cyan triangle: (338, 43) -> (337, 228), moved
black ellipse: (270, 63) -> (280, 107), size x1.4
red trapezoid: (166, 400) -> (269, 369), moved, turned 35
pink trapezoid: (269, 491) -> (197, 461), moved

_____

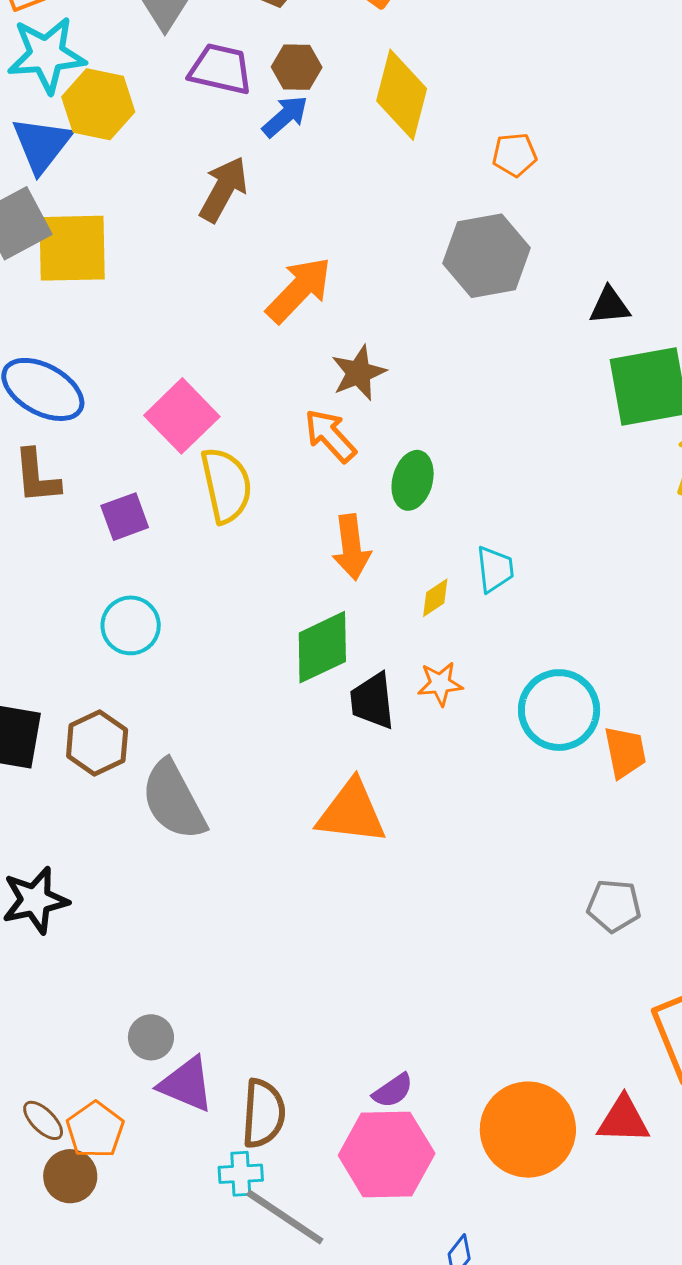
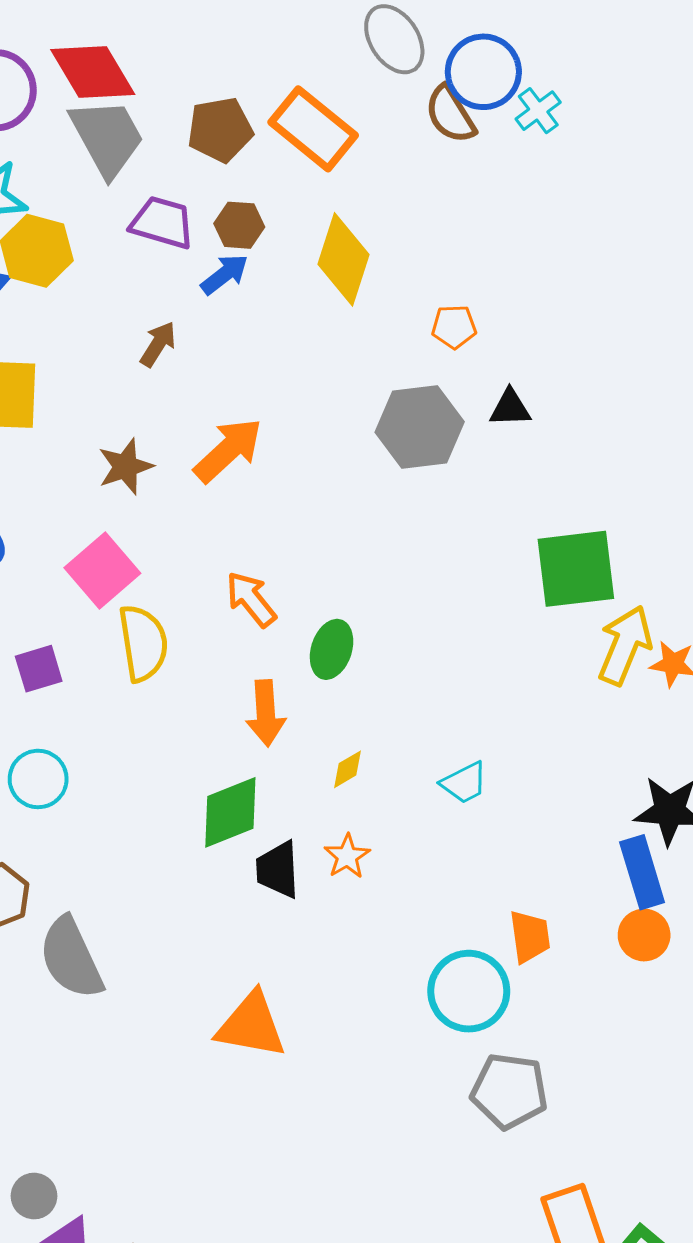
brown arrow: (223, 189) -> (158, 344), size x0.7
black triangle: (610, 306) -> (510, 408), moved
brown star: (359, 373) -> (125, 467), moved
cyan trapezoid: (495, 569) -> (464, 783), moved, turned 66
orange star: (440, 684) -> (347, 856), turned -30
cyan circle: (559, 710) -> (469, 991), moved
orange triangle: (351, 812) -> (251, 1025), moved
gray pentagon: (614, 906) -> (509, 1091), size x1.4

_____

__TASK__
Beginning at the line with "cyan circle: (559, 710) -> (469, 991), moved" and stopping after the line with "gray pentagon: (614, 906)", please write out every line of the data above exactly and nothing else.

__SOLUTION TO THIS EXERCISE__
cyan circle: (559, 710) -> (469, 991), moved
orange triangle: (351, 812) -> (251, 1025), moved
gray pentagon: (614, 906) -> (509, 1091), size x1.4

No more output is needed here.